In the entries below, which lines run from the one containing "moved,snow-white root vegetable,top" to the one containing "removed,royal blue dinner"? Copy exactly those lines, ends included, and no others.

Data items:
Start of Block
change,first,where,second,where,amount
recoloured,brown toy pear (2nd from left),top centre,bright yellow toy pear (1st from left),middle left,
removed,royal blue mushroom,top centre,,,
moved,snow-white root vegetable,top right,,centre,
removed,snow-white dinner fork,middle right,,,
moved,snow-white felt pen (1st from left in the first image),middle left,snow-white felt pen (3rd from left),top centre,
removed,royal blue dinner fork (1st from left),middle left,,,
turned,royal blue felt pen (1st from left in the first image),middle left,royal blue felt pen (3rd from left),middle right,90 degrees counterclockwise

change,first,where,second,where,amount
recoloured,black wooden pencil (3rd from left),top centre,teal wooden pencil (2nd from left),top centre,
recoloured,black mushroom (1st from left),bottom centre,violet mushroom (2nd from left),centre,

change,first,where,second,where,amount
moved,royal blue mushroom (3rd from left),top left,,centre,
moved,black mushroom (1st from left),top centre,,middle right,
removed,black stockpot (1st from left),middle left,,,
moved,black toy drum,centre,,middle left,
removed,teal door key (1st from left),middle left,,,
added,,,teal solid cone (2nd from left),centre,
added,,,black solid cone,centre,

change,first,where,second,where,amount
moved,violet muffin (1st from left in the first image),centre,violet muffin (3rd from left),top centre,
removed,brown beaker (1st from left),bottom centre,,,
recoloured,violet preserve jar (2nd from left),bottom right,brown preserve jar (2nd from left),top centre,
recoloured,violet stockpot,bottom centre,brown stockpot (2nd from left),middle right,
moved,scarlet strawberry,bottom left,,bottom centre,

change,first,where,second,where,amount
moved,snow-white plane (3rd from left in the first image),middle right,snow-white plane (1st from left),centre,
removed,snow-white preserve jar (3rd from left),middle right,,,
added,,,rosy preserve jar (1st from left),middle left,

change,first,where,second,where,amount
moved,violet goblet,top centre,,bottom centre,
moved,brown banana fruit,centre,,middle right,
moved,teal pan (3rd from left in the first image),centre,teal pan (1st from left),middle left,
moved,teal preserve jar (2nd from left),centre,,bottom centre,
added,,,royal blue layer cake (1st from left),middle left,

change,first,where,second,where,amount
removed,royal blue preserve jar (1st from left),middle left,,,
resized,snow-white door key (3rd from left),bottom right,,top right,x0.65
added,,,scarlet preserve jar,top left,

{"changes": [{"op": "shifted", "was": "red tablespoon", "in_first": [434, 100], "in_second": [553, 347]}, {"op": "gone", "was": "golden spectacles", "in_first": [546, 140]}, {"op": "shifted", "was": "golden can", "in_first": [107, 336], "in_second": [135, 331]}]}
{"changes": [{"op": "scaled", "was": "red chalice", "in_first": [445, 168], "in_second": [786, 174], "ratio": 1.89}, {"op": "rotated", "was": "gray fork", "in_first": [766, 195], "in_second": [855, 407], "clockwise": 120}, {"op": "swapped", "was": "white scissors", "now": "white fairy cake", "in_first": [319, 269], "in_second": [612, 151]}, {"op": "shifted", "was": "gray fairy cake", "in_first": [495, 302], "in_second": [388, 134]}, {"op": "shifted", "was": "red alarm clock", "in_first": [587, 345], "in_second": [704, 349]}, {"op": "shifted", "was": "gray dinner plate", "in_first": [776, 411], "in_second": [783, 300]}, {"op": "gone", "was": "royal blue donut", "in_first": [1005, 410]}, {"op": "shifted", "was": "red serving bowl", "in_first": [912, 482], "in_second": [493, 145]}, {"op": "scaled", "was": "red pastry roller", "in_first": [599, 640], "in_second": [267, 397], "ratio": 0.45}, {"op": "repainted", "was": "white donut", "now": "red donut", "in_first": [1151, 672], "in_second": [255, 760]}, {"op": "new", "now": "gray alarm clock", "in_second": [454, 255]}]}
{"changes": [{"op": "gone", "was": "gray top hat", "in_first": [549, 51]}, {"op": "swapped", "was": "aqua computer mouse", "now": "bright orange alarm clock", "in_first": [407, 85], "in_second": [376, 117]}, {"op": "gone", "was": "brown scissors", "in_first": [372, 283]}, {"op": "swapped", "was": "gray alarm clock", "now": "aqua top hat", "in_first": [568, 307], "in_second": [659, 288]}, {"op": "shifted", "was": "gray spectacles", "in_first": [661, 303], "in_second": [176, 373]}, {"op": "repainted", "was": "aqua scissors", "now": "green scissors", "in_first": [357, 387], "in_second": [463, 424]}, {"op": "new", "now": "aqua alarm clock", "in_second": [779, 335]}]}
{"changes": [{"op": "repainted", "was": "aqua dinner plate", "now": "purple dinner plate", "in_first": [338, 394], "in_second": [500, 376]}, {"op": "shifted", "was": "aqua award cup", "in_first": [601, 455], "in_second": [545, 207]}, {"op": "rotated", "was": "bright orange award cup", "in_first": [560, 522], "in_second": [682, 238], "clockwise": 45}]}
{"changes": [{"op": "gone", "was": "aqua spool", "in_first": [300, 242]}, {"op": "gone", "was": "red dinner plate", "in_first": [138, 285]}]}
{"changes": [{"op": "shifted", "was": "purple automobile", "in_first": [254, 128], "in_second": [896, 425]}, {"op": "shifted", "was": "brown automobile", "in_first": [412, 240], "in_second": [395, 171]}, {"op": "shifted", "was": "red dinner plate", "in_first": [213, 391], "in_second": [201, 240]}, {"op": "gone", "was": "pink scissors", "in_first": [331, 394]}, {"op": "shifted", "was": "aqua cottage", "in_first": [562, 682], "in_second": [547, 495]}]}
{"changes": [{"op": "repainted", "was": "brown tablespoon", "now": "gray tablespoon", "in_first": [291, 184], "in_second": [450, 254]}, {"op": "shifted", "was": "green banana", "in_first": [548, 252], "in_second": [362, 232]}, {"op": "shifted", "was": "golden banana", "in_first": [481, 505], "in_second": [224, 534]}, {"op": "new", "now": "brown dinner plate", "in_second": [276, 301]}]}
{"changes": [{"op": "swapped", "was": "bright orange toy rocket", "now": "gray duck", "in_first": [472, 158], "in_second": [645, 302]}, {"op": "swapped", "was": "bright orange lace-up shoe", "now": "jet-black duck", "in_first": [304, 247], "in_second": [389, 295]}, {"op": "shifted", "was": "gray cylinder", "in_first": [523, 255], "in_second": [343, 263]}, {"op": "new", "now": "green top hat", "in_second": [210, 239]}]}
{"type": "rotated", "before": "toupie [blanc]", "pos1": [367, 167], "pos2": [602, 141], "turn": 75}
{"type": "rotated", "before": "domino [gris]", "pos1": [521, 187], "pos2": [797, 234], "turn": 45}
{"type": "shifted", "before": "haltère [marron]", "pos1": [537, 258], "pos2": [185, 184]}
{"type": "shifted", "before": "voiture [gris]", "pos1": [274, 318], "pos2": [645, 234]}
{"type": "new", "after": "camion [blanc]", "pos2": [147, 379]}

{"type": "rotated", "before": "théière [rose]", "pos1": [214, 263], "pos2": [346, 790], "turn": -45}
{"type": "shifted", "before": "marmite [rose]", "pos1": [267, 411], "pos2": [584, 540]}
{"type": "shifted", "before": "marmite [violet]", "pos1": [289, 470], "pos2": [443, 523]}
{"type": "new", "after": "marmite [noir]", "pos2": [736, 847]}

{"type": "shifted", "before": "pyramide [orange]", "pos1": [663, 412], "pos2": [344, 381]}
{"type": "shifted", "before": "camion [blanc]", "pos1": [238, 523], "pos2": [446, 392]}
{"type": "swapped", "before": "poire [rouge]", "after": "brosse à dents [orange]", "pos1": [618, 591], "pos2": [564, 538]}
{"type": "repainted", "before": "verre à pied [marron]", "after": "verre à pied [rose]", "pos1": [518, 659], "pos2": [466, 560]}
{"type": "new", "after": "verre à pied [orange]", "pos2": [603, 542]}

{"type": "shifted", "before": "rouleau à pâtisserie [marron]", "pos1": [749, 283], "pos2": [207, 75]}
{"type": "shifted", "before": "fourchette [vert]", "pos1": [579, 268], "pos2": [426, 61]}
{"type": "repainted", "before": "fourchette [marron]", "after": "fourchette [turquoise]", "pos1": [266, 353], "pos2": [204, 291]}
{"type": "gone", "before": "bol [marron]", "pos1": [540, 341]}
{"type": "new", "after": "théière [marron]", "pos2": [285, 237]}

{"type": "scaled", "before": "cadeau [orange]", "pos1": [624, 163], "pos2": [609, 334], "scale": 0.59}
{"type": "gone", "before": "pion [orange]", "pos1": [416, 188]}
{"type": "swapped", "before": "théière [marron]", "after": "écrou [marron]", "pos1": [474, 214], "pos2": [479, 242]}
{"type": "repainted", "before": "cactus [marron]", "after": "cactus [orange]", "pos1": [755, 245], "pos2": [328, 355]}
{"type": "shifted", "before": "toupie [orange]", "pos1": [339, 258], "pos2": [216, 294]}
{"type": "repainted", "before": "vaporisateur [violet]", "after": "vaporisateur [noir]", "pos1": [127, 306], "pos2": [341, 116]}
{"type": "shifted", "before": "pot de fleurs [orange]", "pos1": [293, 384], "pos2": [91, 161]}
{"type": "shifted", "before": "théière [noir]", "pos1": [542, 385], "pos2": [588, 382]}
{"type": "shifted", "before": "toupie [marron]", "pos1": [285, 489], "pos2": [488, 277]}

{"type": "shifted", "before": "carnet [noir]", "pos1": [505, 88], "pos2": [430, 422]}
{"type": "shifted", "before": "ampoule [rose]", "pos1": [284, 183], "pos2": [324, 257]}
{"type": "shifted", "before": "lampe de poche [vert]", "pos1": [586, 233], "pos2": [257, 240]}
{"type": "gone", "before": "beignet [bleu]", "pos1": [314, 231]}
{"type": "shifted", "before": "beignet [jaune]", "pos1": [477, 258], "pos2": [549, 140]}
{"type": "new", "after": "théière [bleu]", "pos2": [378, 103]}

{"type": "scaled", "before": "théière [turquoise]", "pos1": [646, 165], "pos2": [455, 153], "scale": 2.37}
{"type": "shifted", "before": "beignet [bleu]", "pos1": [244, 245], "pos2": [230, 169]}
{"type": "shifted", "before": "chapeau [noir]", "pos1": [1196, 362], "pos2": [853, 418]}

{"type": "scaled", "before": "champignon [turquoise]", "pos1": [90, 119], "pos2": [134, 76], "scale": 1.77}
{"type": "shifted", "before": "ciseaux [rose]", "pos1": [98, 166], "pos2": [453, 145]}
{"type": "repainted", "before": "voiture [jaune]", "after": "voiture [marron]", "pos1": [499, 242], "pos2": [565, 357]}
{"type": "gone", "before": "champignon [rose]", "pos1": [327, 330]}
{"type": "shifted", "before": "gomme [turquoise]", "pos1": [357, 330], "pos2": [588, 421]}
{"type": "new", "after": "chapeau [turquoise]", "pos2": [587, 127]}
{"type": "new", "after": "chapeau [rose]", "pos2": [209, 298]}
End of Block
• [Response area]
moved,snow-white root vegetable,top right,,centre,
removed,snow-white dinner fork,middle right,,,
moved,snow-white felt pen (1st from left in the first image),middle left,snow-white felt pen (3rd from left),top centre,
removed,royal blue dinner fork (1st from left),middle left,,,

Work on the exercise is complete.